═════ Given material

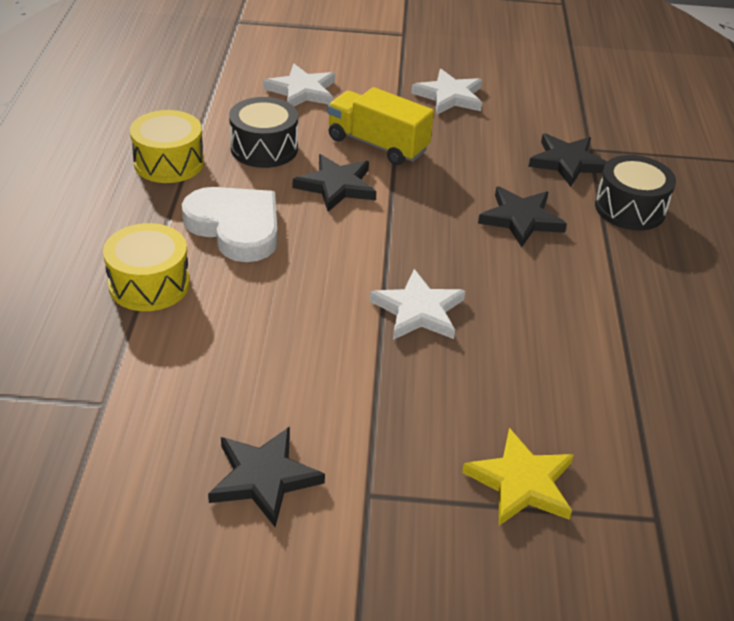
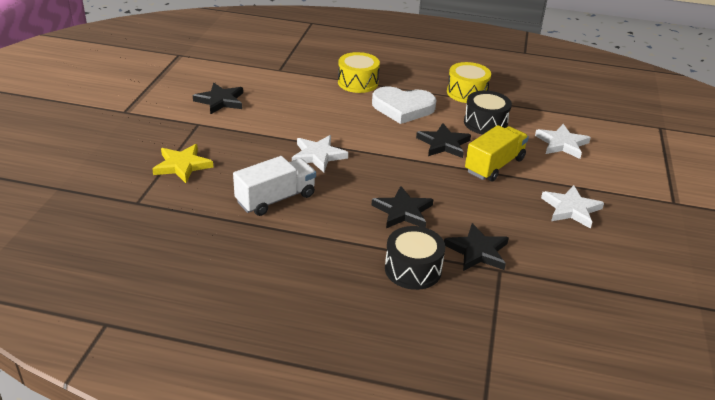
camera: 100 degrees right, 5 degrees down
(236, 227) = (403, 108): white heart -> white heart turned 45 degrees clockwise
(556, 343) = (276, 199): none -> white truck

══════════

→ Work instruction
Return each line of the material in which the string "degrees" can be found.

→ Your solution
camera: 100 degrees right, 5 degrees down
(236, 227) = (403, 108): white heart -> white heart turned 45 degrees clockwise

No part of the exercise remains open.